Down to the final line, write out the data below exactly.

──────────────────────────────

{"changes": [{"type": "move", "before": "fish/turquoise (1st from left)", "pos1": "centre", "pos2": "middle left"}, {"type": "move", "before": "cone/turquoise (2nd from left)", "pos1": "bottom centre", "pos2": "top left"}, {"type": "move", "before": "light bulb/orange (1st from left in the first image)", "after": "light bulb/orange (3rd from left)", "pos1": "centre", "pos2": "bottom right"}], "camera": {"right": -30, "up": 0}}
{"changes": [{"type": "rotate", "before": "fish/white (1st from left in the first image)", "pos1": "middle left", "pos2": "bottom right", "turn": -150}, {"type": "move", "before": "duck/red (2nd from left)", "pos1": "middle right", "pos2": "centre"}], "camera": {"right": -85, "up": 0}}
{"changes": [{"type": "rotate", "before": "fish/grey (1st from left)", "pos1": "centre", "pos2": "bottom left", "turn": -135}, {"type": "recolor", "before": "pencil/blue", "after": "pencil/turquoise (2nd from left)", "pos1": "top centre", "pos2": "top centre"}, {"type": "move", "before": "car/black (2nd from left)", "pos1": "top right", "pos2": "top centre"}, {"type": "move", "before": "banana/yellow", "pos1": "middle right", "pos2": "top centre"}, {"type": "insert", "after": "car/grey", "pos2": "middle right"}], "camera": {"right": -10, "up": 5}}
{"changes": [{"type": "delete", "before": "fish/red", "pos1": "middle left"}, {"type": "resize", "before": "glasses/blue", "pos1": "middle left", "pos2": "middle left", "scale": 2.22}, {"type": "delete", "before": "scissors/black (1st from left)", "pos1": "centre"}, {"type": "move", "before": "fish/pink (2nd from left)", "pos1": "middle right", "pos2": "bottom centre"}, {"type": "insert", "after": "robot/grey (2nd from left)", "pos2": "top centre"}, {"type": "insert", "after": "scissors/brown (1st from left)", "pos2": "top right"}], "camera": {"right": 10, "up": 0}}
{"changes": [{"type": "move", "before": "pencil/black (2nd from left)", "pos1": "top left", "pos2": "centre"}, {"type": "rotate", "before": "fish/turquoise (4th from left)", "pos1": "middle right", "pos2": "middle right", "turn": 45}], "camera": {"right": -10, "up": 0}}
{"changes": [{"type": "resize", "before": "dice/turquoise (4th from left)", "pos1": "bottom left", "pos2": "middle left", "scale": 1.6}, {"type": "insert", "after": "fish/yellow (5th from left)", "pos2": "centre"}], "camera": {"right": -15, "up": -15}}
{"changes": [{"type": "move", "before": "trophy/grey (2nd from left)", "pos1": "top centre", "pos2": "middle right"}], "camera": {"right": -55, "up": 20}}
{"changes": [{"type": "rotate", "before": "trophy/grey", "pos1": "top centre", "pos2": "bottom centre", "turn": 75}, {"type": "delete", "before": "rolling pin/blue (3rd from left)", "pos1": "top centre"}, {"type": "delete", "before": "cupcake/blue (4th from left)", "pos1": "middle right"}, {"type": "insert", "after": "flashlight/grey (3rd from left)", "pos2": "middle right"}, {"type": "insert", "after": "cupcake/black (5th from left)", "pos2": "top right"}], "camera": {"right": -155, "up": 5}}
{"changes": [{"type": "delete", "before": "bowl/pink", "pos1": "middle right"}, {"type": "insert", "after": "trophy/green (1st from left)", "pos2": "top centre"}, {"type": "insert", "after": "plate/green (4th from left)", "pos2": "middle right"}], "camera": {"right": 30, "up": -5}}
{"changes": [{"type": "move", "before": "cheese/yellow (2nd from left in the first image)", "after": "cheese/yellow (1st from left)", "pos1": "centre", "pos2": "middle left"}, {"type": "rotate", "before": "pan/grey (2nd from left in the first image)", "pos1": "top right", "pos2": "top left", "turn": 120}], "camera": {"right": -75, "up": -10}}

──────────────────────────────

• **Task response**
{"changes": [{"type": "move", "before": "fish/turquoise (1st from left)", "pos1": "centre", "pos2": "middle left"}, {"type": "move", "before": "cone/turquoise (2nd from left)", "pos1": "bottom centre", "pos2": "top left"}, {"type": "move", "before": "light bulb/orange (1st from left in the first image)", "after": "light bulb/orange (3rd from left)", "pos1": "centre", "pos2": "bottom right"}], "camera": {"right": -30, "up": 0}}
{"changes": [{"type": "rotate", "before": "fish/white (1st from left in the first image)", "pos1": "middle left", "pos2": "bottom right", "turn": -150}, {"type": "move", "before": "duck/red (2nd from left)", "pos1": "middle right", "pos2": "centre"}], "camera": {"right": -85, "up": 0}}
{"changes": [{"type": "rotate", "before": "fish/grey (1st from left)", "pos1": "centre", "pos2": "bottom left", "turn": -135}, {"type": "recolor", "before": "pencil/blue", "after": "pencil/turquoise (2nd from left)", "pos1": "top centre", "pos2": "top centre"}, {"type": "move", "before": "car/black (2nd from left)", "pos1": "top right", "pos2": "top centre"}, {"type": "move", "before": "banana/yellow", "pos1": "middle right", "pos2": "top centre"}, {"type": "insert", "after": "car/grey", "pos2": "middle right"}], "camera": {"right": -10, "up": 5}}
{"changes": [{"type": "delete", "before": "fish/red", "pos1": "middle left"}, {"type": "resize", "before": "glasses/blue", "pos1": "middle left", "pos2": "middle left", "scale": 2.22}, {"type": "delete", "before": "scissors/black (1st from left)", "pos1": "centre"}, {"type": "move", "before": "fish/pink (2nd from left)", "pos1": "middle right", "pos2": "bottom centre"}, {"type": "insert", "after": "robot/grey (2nd from left)", "pos2": "top centre"}, {"type": "insert", "after": "scissors/brown (1st from left)", "pos2": "top right"}], "camera": {"right": 10, "up": 0}}
{"changes": [{"type": "move", "before": "pencil/black (2nd from left)", "pos1": "top left", "pos2": "centre"}, {"type": "rotate", "before": "fish/turquoise (4th from left)", "pos1": "middle right", "pos2": "middle right", "turn": 45}], "camera": {"right": -10, "up": 0}}
{"changes": [{"type": "resize", "before": "dice/turquoise (4th from left)", "pos1": "bottom left", "pos2": "middle left", "scale": 1.6}, {"type": "insert", "after": "fish/yellow (5th from left)", "pos2": "centre"}], "camera": {"right": -15, "up": -15}}
{"changes": [{"type": "move", "before": "trophy/grey (2nd from left)", "pos1": "top centre", "pos2": "middle right"}], "camera": {"right": -55, "up": 20}}
{"changes": [{"type": "rotate", "before": "trophy/grey", "pos1": "top centre", "pos2": "bottom centre", "turn": 75}, {"type": "delete", "before": "rolling pin/blue (3rd from left)", "pos1": "top centre"}, {"type": "delete", "before": "cupcake/blue (4th from left)", "pos1": "middle right"}, {"type": "insert", "after": "flashlight/grey (3rd from left)", "pos2": "middle right"}, {"type": "insert", "after": "cupcake/black (5th from left)", "pos2": "top right"}], "camera": {"right": -155, "up": 5}}
{"changes": [{"type": "delete", "before": "bowl/pink", "pos1": "middle right"}, {"type": "insert", "after": "trophy/green (1st from left)", "pos2": "top centre"}, {"type": "insert", "after": "plate/green (4th from left)", "pos2": "middle right"}], "camera": {"right": 30, "up": -5}}
{"changes": [{"type": "move", "before": "cheese/yellow (2nd from left in the first image)", "after": "cheese/yellow (1st from left)", "pos1": "centre", "pos2": "middle left"}, {"type": "rotate", "before": "pan/grey (2nd from left in the first image)", "pos1": "top right", "pos2": "top left", "turn": 120}], "camera": {"right": -75, "up": -10}}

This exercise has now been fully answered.